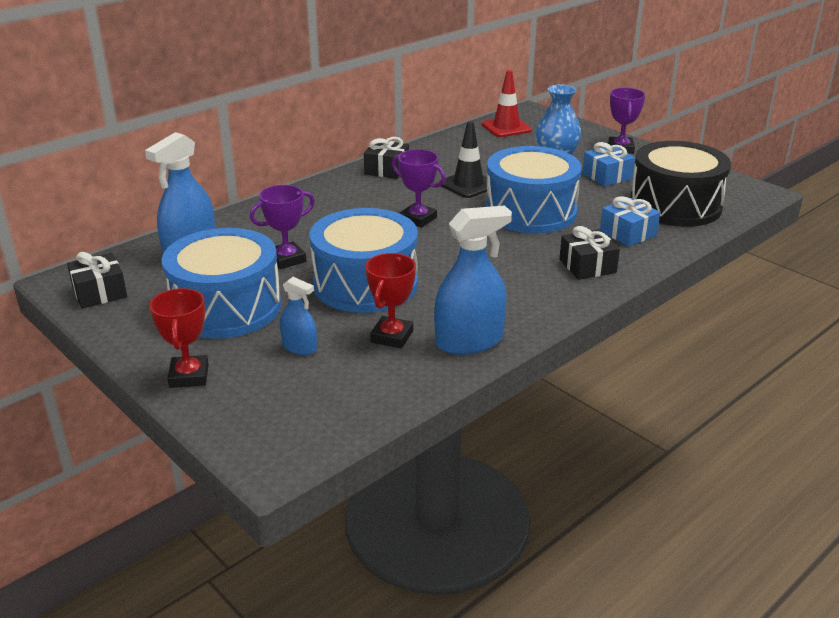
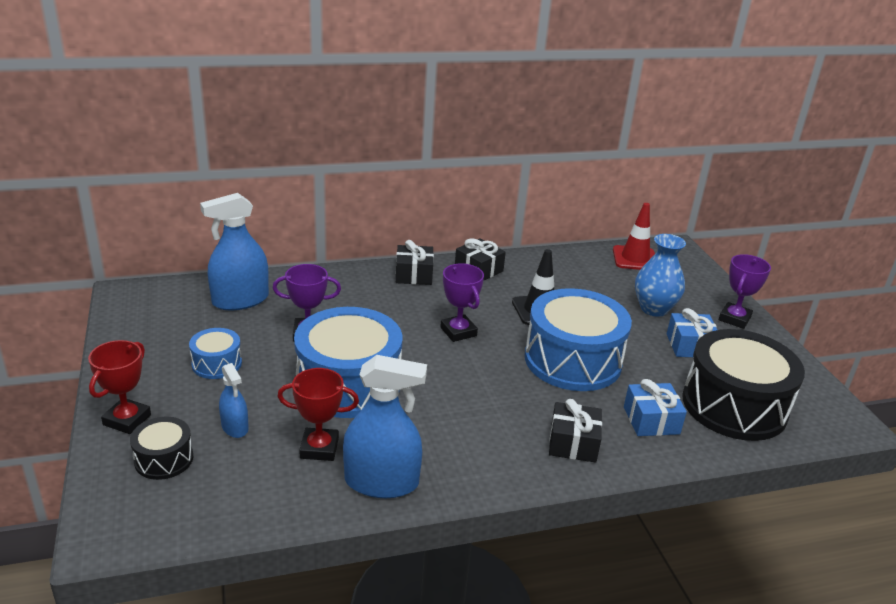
camera: 25 degrees right, 0 degrees up
black gift [67,252,127,309] -> black gift moved to [396,240,434,285]
blue drum [162,228,281,338] -> blue drum [189,328,242,379], size x0.48
red trophy [366,253,416,349] -> red trophy turned 45 degrees clockwise [277,368,359,461]
none -> black drum [130,417,193,480]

EXERCISE GOAL:
Each line above that has the word "black" should be copied.

THE COMPLETED TASK:
black gift [67,252,127,309] -> black gift moved to [396,240,434,285]
none -> black drum [130,417,193,480]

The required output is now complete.